== Exercise goal ==
Return the number of lines below that contain "yellow"; nothing else belongs in the reply.

== Data provided ==
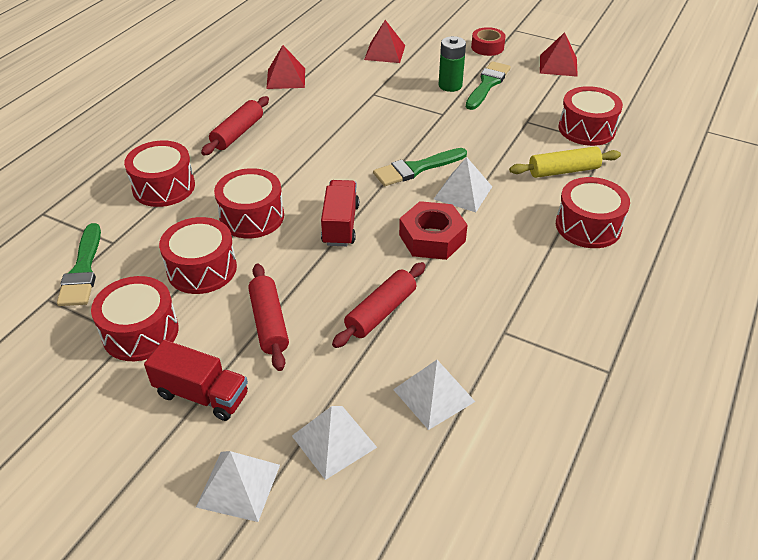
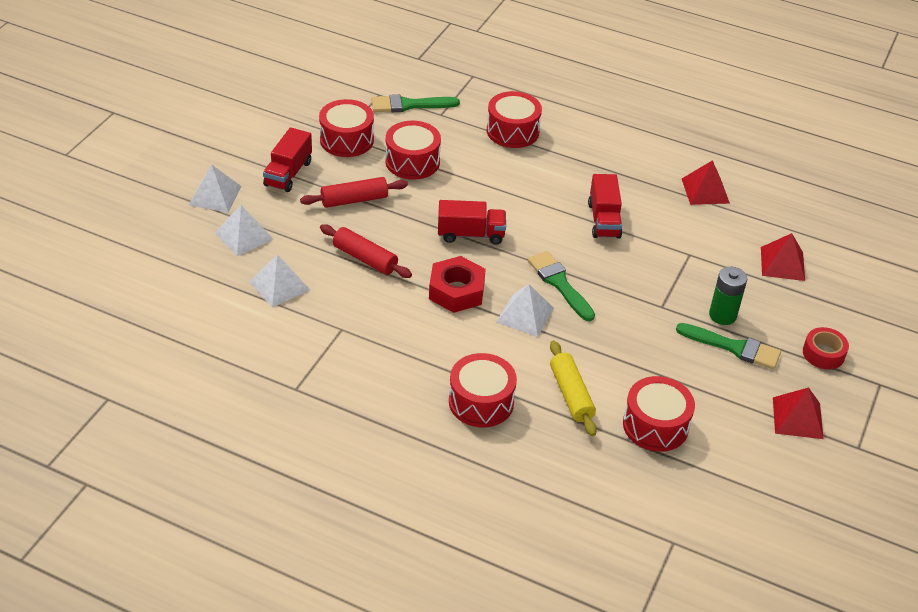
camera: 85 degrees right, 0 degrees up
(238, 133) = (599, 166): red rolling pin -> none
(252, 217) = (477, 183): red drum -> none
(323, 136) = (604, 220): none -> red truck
* * *
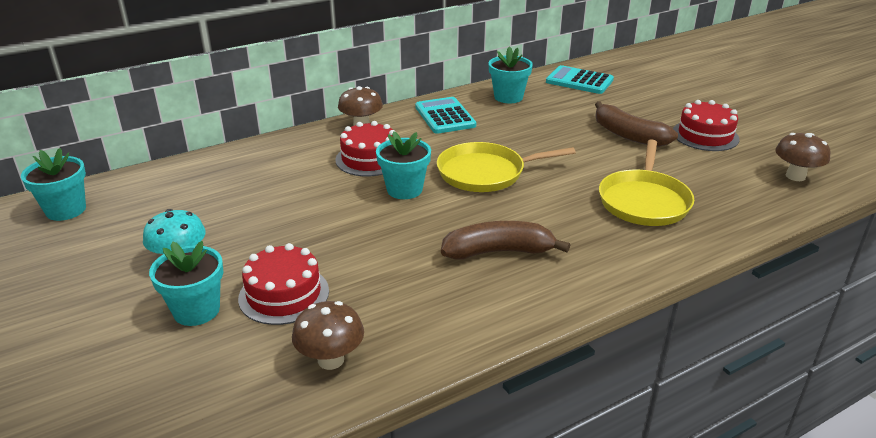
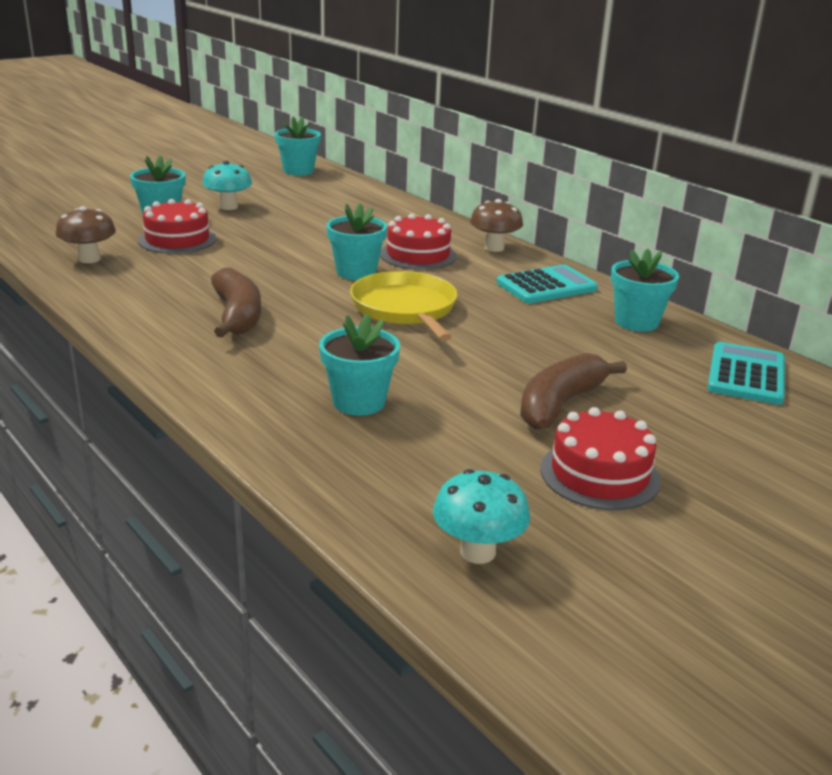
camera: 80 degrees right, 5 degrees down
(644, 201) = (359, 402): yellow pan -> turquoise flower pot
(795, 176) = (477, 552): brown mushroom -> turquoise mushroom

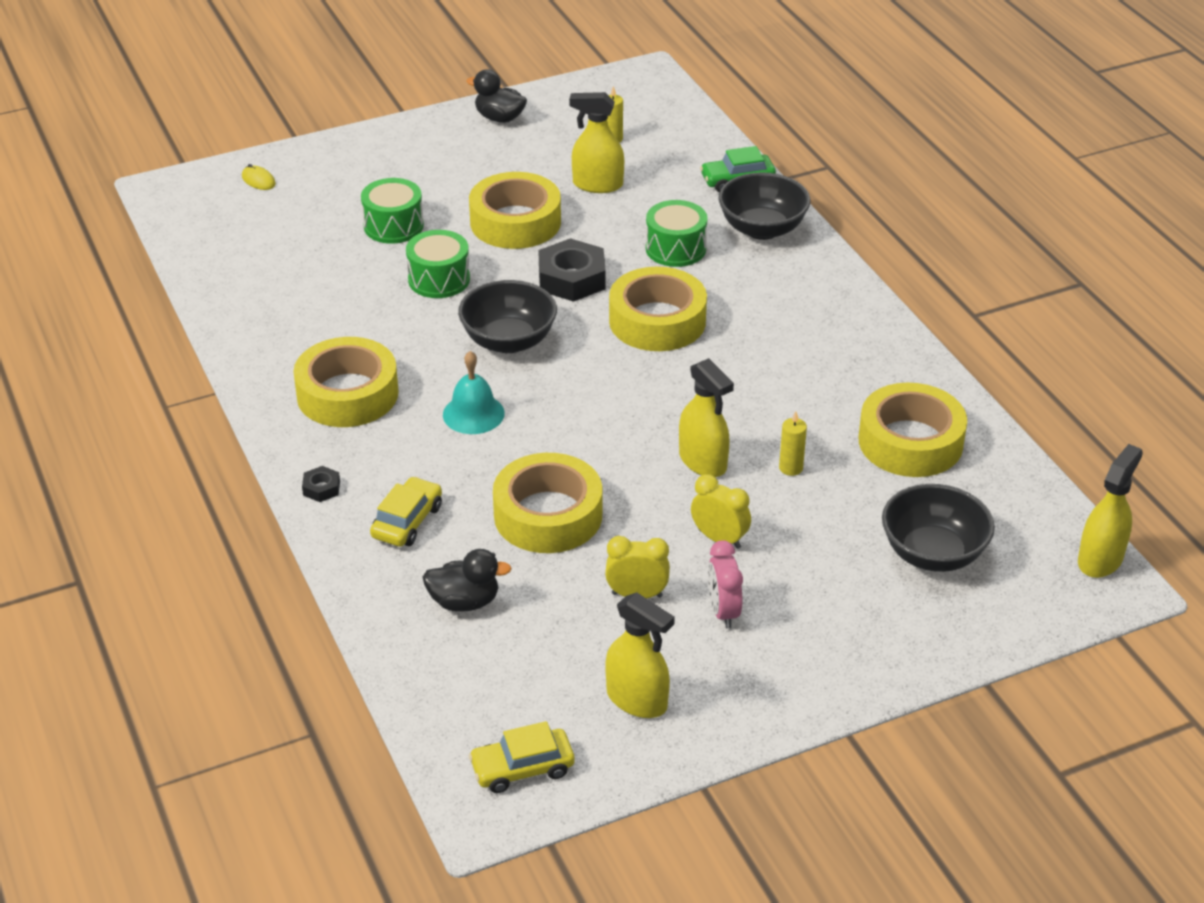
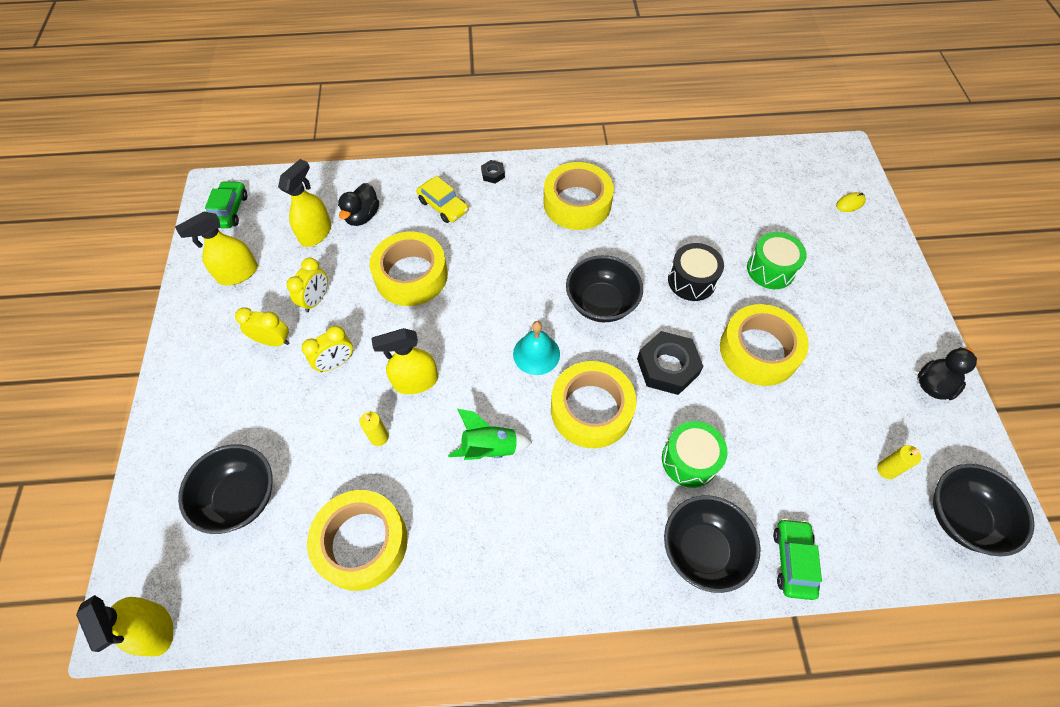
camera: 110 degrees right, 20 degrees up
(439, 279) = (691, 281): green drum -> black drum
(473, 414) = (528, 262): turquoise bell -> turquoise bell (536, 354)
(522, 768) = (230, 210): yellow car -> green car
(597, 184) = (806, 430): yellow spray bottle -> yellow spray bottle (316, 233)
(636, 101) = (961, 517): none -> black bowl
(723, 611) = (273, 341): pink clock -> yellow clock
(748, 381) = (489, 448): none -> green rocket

== Response to the task ==
4